Supplied records
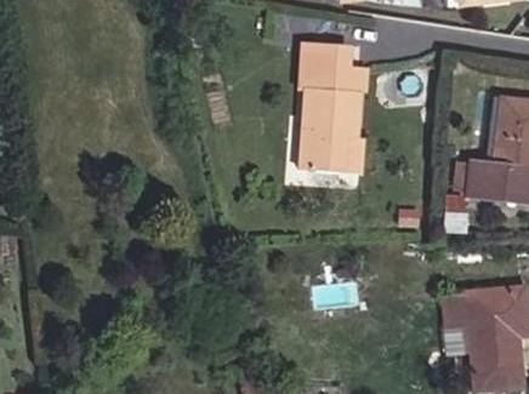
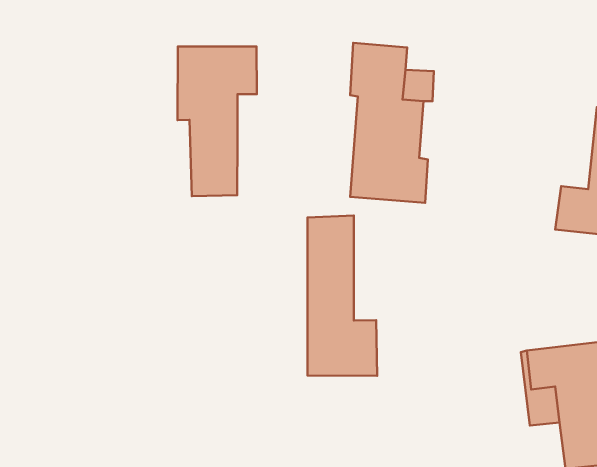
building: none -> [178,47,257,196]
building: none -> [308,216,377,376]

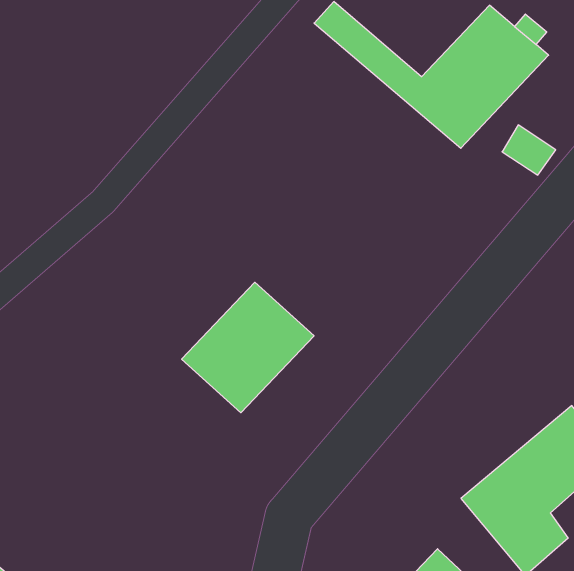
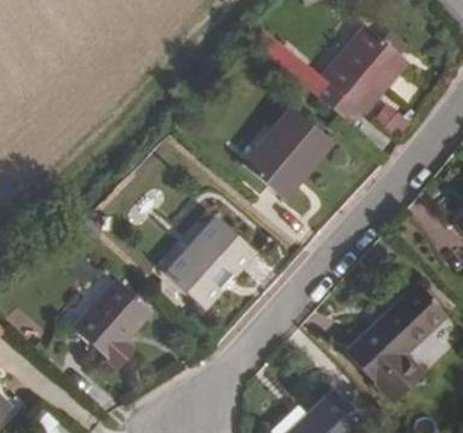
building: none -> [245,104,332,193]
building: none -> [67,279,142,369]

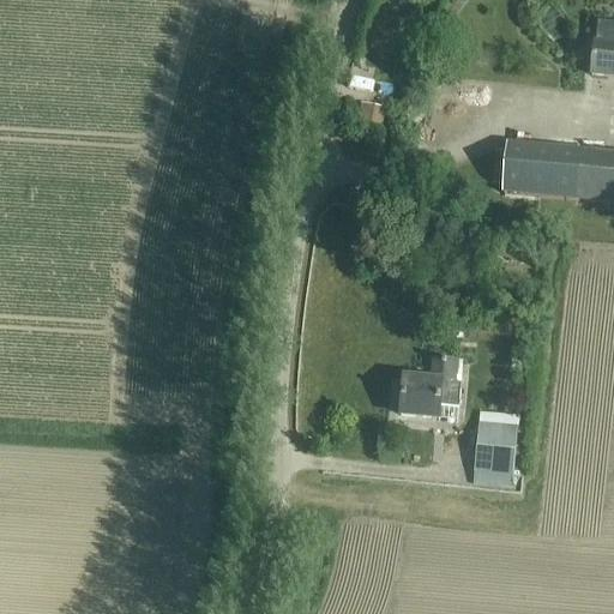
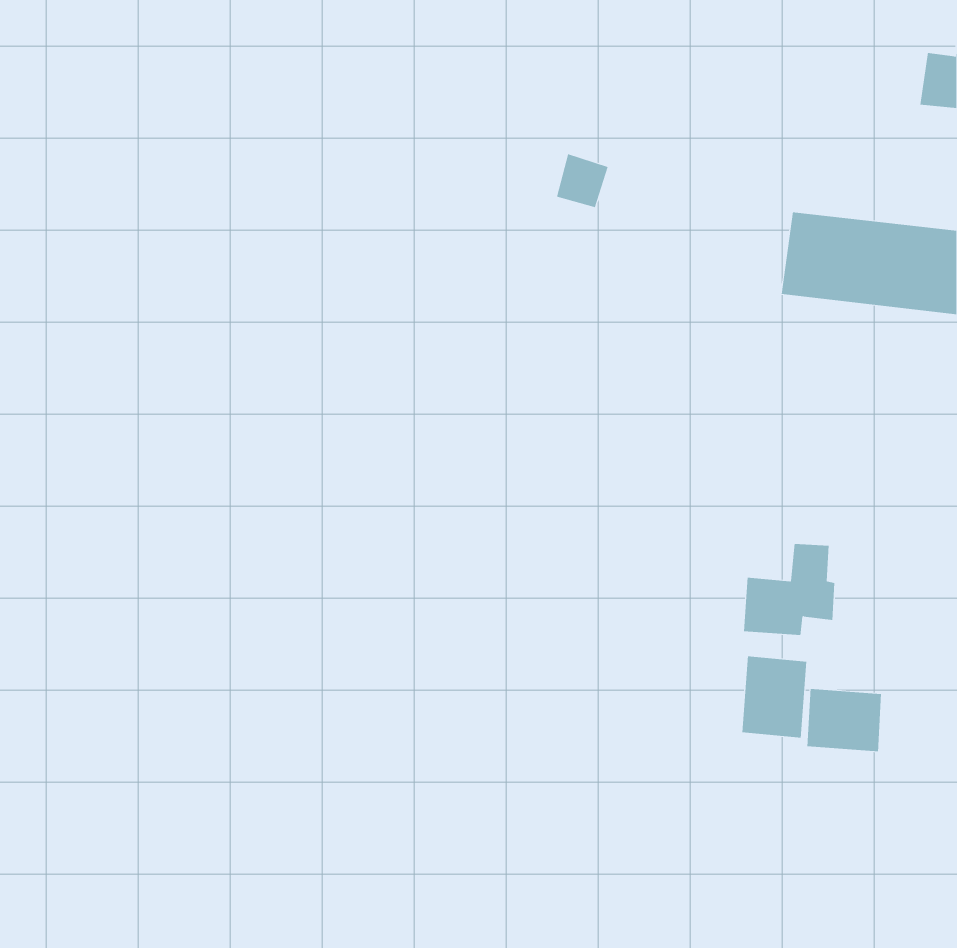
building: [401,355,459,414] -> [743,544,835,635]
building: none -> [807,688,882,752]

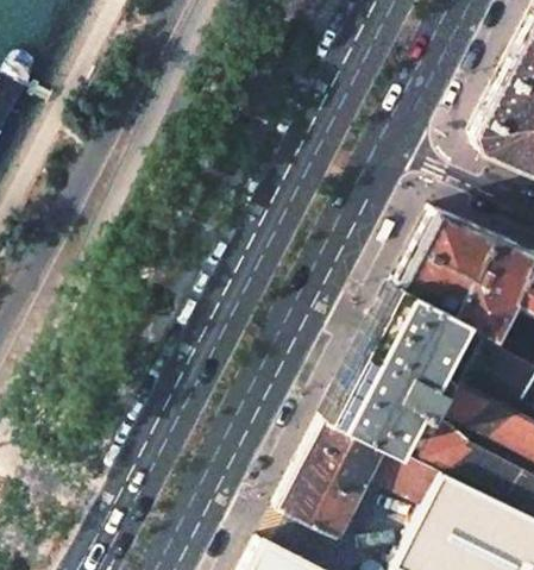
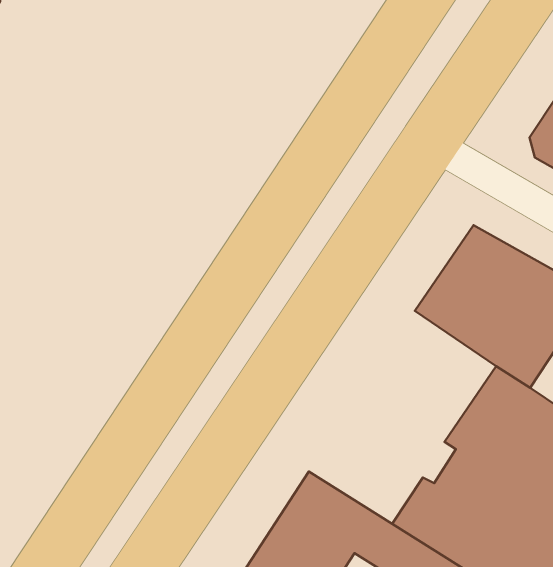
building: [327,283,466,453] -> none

* * *

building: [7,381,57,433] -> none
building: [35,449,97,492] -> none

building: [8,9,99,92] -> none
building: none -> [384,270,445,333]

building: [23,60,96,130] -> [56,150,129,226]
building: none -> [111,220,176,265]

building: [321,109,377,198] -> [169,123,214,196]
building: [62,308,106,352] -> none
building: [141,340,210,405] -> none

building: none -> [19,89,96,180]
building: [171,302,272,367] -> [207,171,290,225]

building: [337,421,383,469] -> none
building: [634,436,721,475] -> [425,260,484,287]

Exercise instructions
Look above for the line with "building: none -> [67,279,142,369]" and the line with "building: [327,283,466,453] -> none", then restate exactly those two lines and all lines between them, with no pictures.

Reply
building: none -> [67,279,142,369]

building: [401,355,459,414] -> [743,544,835,635]
building: none -> [807,688,882,752]

building: [327,283,466,453] -> none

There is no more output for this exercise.